◆ EXERCISE BRIEF ◆
Write down every entry below once more, exactly.

◆ EXERCISE INPUT ◆
§ §
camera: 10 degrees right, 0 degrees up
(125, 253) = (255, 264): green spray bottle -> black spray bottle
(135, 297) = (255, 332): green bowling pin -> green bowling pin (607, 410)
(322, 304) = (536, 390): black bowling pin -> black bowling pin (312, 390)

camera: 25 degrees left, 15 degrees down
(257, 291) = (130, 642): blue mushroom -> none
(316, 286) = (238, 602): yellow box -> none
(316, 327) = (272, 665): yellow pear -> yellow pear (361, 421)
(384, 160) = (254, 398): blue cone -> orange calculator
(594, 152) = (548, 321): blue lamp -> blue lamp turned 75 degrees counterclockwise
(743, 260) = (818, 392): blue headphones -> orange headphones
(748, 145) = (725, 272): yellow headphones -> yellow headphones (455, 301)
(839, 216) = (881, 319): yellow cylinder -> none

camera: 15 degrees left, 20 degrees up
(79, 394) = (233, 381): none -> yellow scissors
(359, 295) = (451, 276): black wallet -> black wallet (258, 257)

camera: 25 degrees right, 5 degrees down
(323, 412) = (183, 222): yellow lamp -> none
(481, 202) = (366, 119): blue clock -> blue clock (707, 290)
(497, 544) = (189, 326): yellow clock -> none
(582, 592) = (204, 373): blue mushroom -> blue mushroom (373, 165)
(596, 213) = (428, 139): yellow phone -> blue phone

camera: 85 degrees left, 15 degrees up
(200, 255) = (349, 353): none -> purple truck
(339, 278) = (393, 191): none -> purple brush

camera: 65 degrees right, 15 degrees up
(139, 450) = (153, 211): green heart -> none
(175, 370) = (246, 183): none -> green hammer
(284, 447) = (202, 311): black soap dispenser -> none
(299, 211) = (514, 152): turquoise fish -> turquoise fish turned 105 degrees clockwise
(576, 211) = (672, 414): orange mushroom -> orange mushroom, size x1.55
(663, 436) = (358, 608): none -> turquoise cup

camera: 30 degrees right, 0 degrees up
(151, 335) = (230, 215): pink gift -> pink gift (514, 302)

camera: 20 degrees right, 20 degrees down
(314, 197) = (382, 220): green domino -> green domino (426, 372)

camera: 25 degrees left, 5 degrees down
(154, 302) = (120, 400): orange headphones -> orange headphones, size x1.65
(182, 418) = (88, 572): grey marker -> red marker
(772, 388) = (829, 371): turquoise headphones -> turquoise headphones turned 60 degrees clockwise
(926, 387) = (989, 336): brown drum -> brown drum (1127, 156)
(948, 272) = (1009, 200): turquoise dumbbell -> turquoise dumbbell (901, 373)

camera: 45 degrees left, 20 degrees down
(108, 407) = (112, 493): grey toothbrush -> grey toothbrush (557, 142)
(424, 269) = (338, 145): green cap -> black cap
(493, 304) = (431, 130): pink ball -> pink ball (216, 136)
§ §
◆ OUTPUT BELOW ◆
camera: 10 degrees right, 0 degrees up
(125, 253) = (255, 264): green spray bottle -> black spray bottle
(135, 297) = (255, 332): green bowling pin -> green bowling pin (607, 410)
(322, 304) = (536, 390): black bowling pin -> black bowling pin (312, 390)

camera: 25 degrees left, 15 degrees down
(257, 291) = (130, 642): blue mushroom -> none
(316, 286) = (238, 602): yellow box -> none
(316, 327) = (272, 665): yellow pear -> yellow pear (361, 421)
(384, 160) = (254, 398): blue cone -> orange calculator
(594, 152) = (548, 321): blue lamp -> blue lamp turned 75 degrees counterclockwise
(743, 260) = (818, 392): blue headphones -> orange headphones
(748, 145) = (725, 272): yellow headphones -> yellow headphones (455, 301)
(839, 216) = (881, 319): yellow cylinder -> none

camera: 15 degrees left, 20 degrees up
(79, 394) = (233, 381): none -> yellow scissors
(359, 295) = (451, 276): black wallet -> black wallet (258, 257)

camera: 25 degrees right, 5 degrees down
(323, 412) = (183, 222): yellow lamp -> none
(481, 202) = (366, 119): blue clock -> blue clock (707, 290)
(497, 544) = (189, 326): yellow clock -> none
(582, 592) = (204, 373): blue mushroom -> blue mushroom (373, 165)
(596, 213) = (428, 139): yellow phone -> blue phone

camera: 85 degrees left, 15 degrees up
(200, 255) = (349, 353): none -> purple truck
(339, 278) = (393, 191): none -> purple brush

camera: 65 degrees right, 15 degrees up
(139, 450) = (153, 211): green heart -> none
(175, 370) = (246, 183): none -> green hammer
(284, 447) = (202, 311): black soap dispenser -> none
(299, 211) = (514, 152): turquoise fish -> turquoise fish turned 105 degrees clockwise
(576, 211) = (672, 414): orange mushroom -> orange mushroom, size x1.55
(663, 436) = (358, 608): none -> turquoise cup

camera: 30 degrees right, 0 degrees up
(151, 335) = (230, 215): pink gift -> pink gift (514, 302)

camera: 20 degrees right, 20 degrees down
(314, 197) = (382, 220): green domino -> green domino (426, 372)

camera: 25 degrees left, 5 degrees down
(154, 302) = (120, 400): orange headphones -> orange headphones, size x1.65
(182, 418) = (88, 572): grey marker -> red marker
(772, 388) = (829, 371): turquoise headphones -> turquoise headphones turned 60 degrees clockwise
(926, 387) = (989, 336): brown drum -> brown drum (1127, 156)
(948, 272) = (1009, 200): turquoise dumbbell -> turquoise dumbbell (901, 373)

camera: 45 degrees left, 20 degrees down
(108, 407) = (112, 493): grey toothbrush -> grey toothbrush (557, 142)
(424, 269) = (338, 145): green cap -> black cap
(493, 304) = (431, 130): pink ball -> pink ball (216, 136)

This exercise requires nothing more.